EXERCISE INSTRUCTIONS:
Using the entries that follow, write out the line containing "R4: 47k (3V3, ADJ) -> 15k (3V3, ADJ)", the line containing "D3: schottky 1N5819", and every line between them, exactly and nothing else.

(Version difference data)

==============================

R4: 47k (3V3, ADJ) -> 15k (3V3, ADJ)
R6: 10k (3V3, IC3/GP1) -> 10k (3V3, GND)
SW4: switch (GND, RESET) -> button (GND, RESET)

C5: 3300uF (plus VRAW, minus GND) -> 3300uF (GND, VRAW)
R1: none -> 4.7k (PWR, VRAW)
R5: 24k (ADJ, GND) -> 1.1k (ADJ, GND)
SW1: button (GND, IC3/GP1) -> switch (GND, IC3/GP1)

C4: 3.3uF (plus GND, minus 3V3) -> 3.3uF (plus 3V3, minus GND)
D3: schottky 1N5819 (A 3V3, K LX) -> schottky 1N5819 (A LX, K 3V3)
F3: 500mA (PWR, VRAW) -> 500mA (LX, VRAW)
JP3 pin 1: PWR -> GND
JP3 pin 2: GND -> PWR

==============================

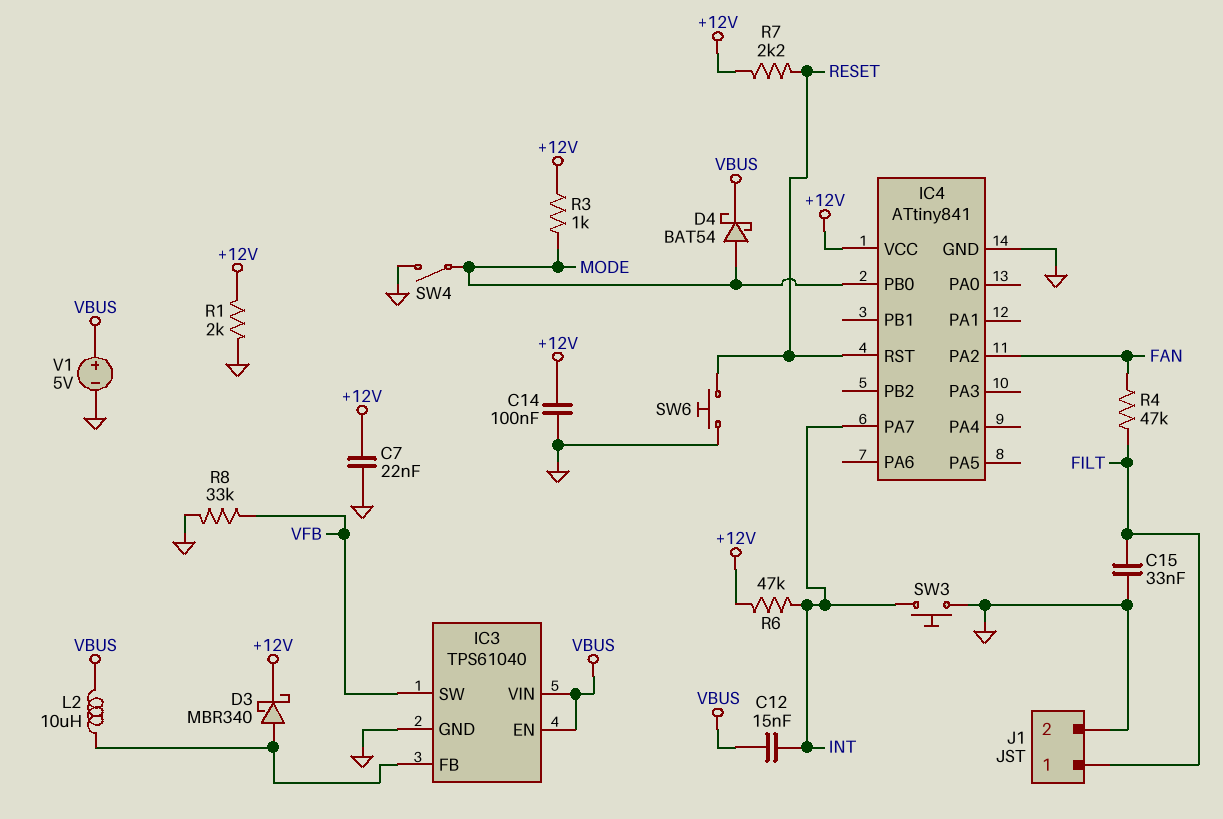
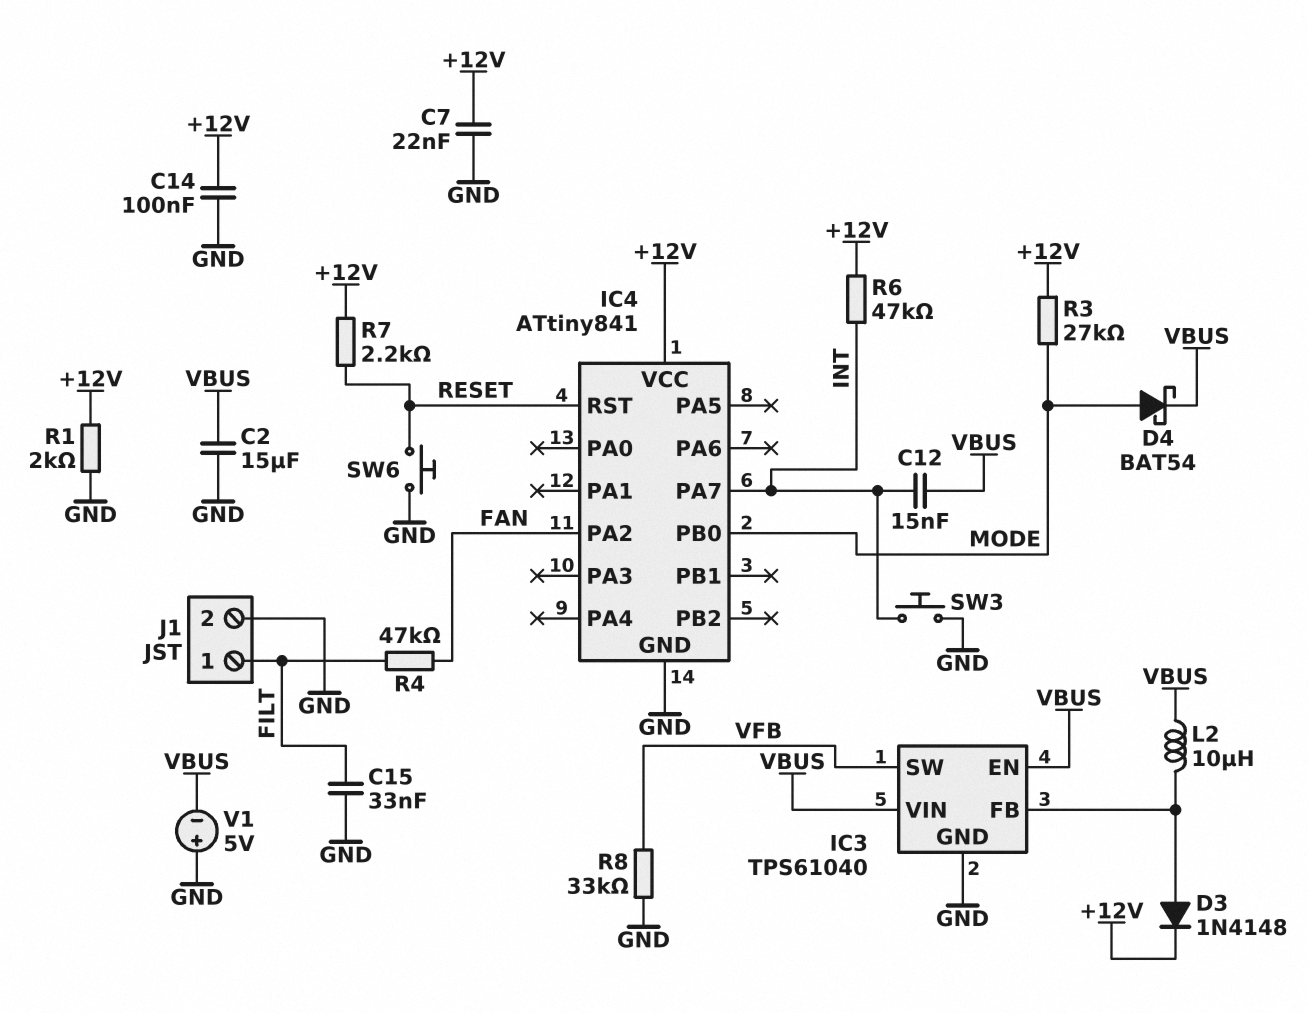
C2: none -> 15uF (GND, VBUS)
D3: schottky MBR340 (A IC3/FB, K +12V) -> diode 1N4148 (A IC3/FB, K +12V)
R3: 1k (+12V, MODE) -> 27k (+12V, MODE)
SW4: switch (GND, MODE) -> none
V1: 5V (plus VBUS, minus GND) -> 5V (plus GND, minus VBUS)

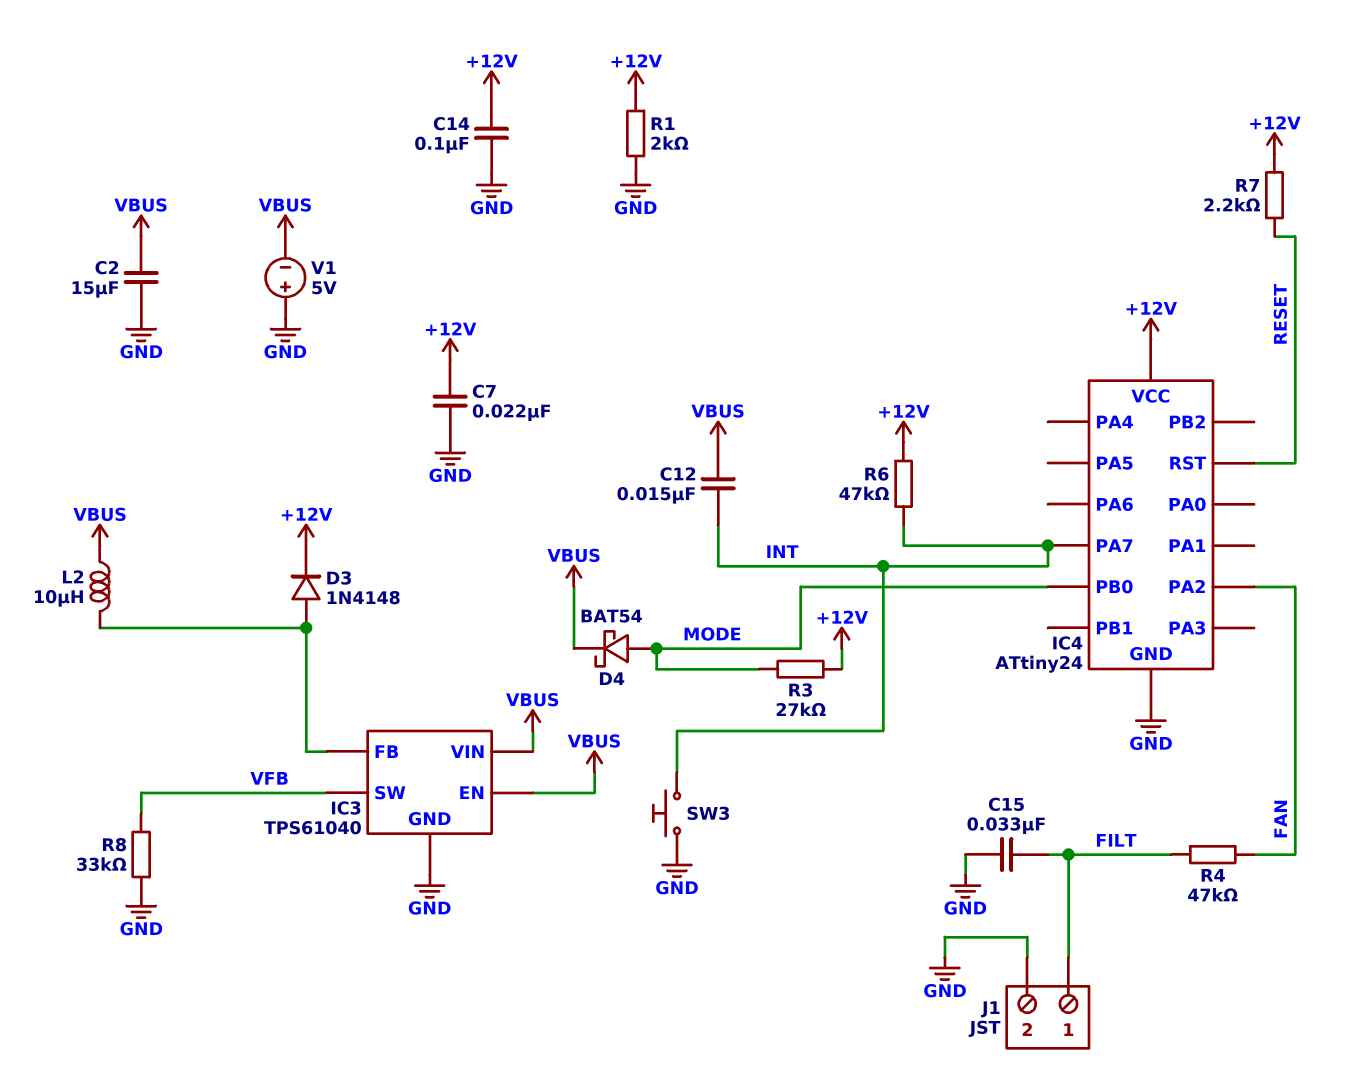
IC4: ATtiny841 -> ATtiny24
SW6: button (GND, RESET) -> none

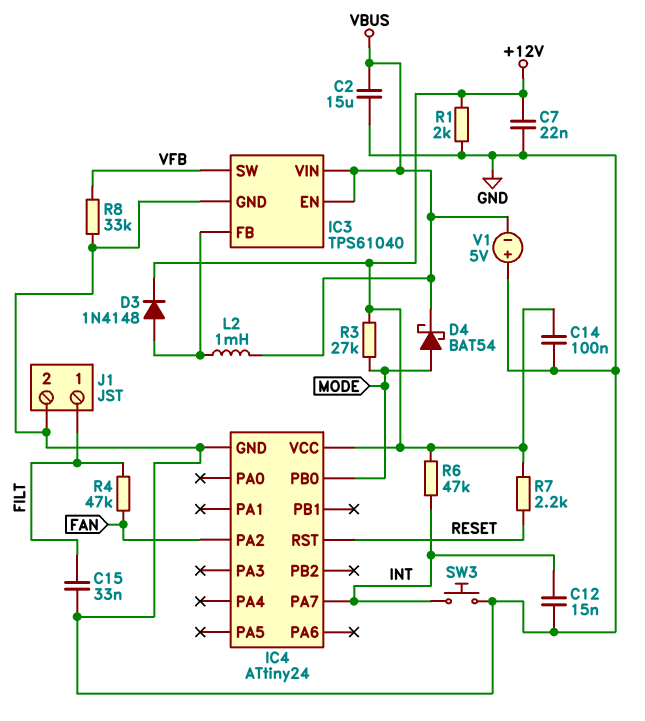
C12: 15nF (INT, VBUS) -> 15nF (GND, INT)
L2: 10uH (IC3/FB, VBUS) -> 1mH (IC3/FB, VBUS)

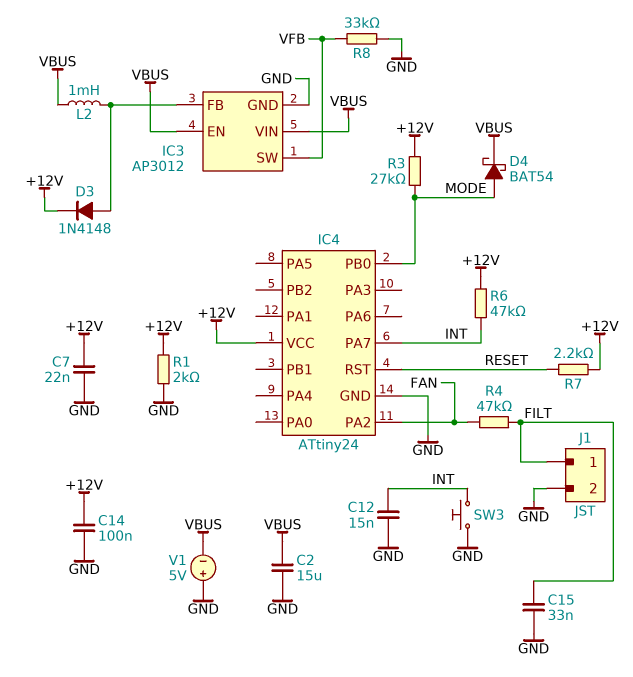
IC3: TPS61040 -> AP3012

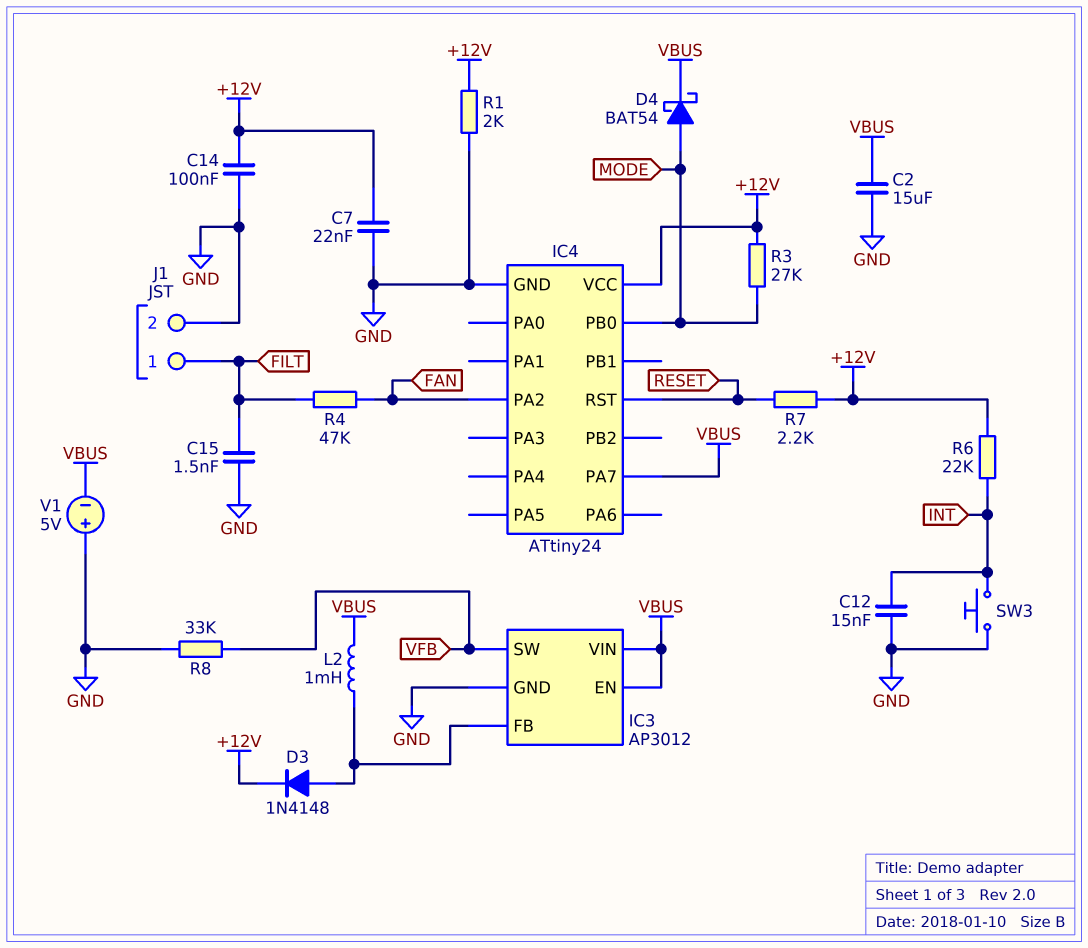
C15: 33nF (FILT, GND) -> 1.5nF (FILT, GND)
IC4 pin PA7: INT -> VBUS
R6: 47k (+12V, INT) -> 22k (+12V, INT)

==============================

ANSWER TO THE PROBLEM:
R4: 47k (3V3, ADJ) -> 15k (3V3, ADJ)
R6: 10k (3V3, IC3/GP1) -> 10k (3V3, GND)
SW4: switch (GND, RESET) -> button (GND, RESET)

C5: 3300uF (plus VRAW, minus GND) -> 3300uF (GND, VRAW)
R1: none -> 4.7k (PWR, VRAW)
R5: 24k (ADJ, GND) -> 1.1k (ADJ, GND)
SW1: button (GND, IC3/GP1) -> switch (GND, IC3/GP1)

C4: 3.3uF (plus GND, minus 3V3) -> 3.3uF (plus 3V3, minus GND)
D3: schottky 1N5819 (A 3V3, K LX) -> schottky 1N5819 (A LX, K 3V3)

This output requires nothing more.